-- Given data --
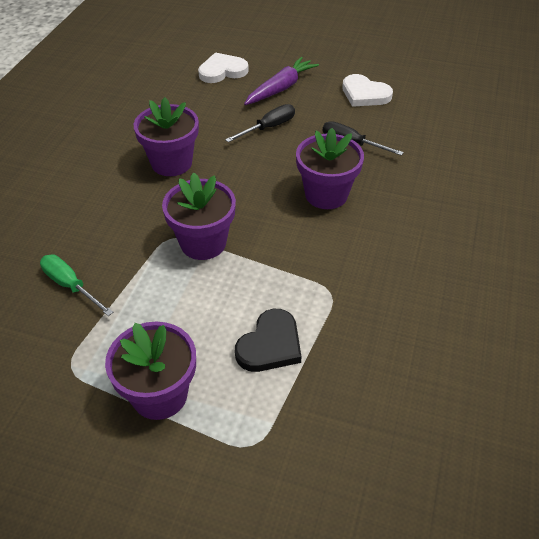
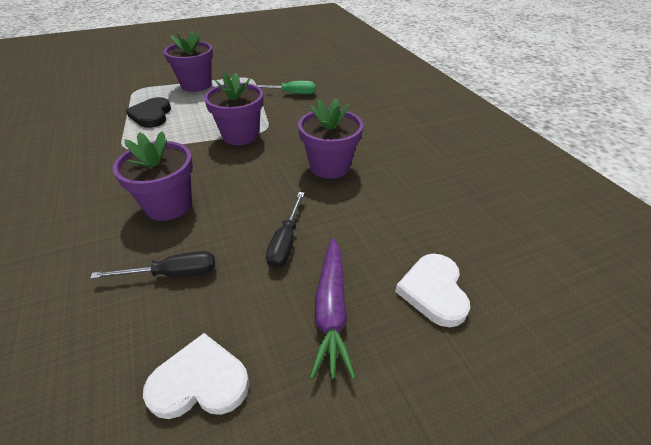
camera: 140 degrees right, 5 degrees down
(222, 71) = (433, 291): white heart -> white heart turned 150 degrees clockwise

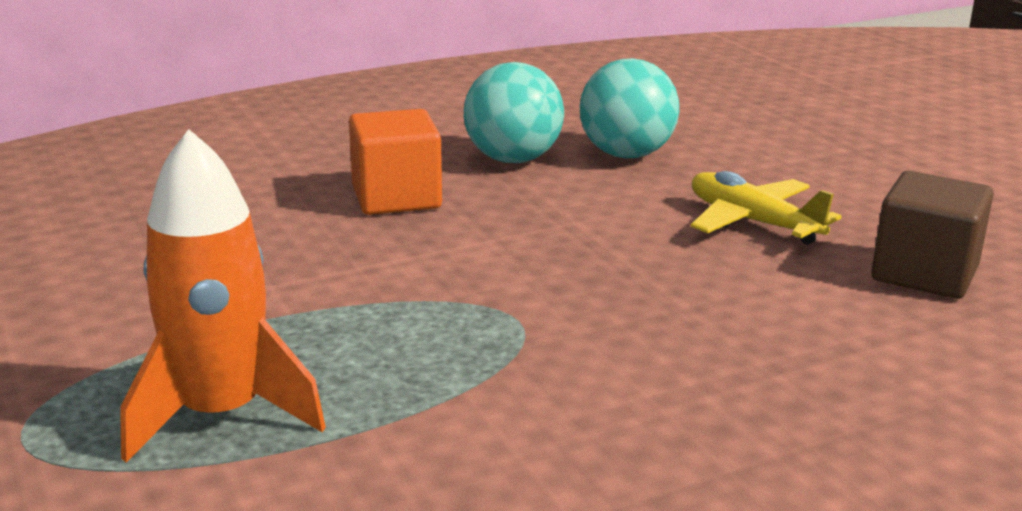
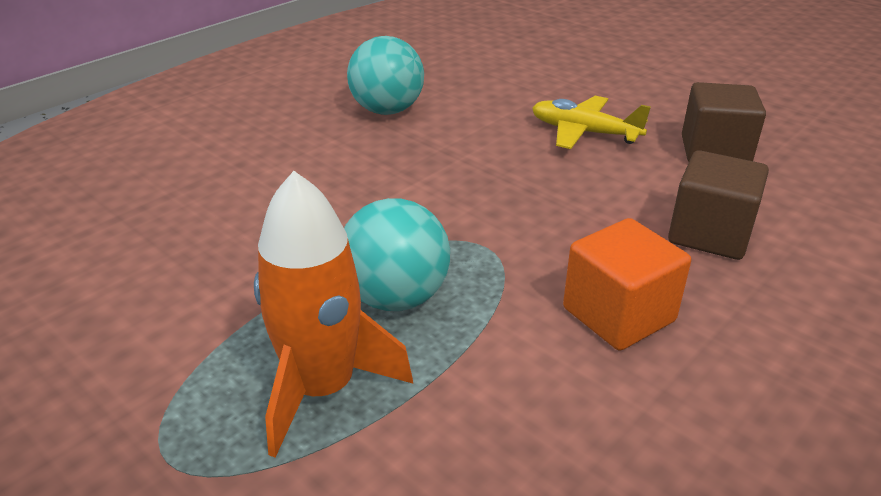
camera: 20 degrees left, 10 degrees up
(396, 197) = (323, 159): orange cube -> orange cube (618, 315)
(626, 155) = (463, 93): turquoise ball -> turquoise ball (396, 298)
(830, 363) = (709, 234): none -> brown cube

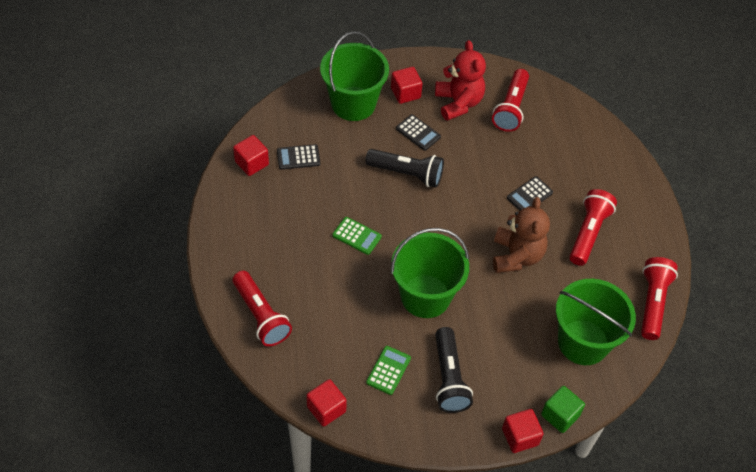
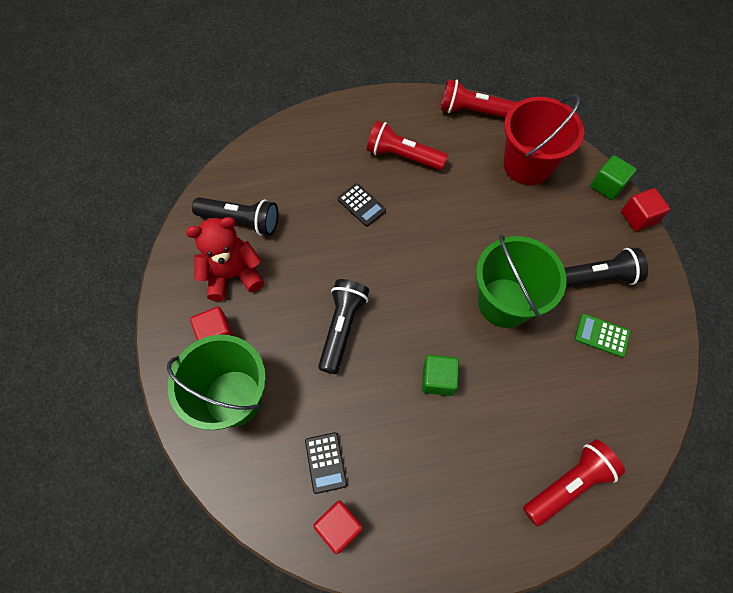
camera: 90 degrees left, 10 degrees up
(326, 409) = (664, 396): red cube -> none
(357, 236) = (438, 379): green calculator -> green cube
(418, 133) = (280, 318): black calculator -> none
(511, 108) = (241, 221): red flashlight -> black flashlight
(516, 256) = (440, 218): brown teddy bear -> none
(583, 342) = (527, 165): green bucket -> red bucket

-- Exercise objective --
After locating "(830, 363) = (709, 234): none -> brown cube" and "(516, 256) = (440, 218): brown" in the records above, return exactly the line holding each one and every line between them; leave out the pictures.

-- Solution to this exercise --
(830, 363) = (709, 234): none -> brown cube

camera: 90 degrees left, 10 degrees up
(326, 409) = (664, 396): red cube -> none
(357, 236) = (438, 379): green calculator -> green cube
(418, 133) = (280, 318): black calculator -> none
(511, 108) = (241, 221): red flashlight -> black flashlight
(516, 256) = (440, 218): brown teddy bear -> none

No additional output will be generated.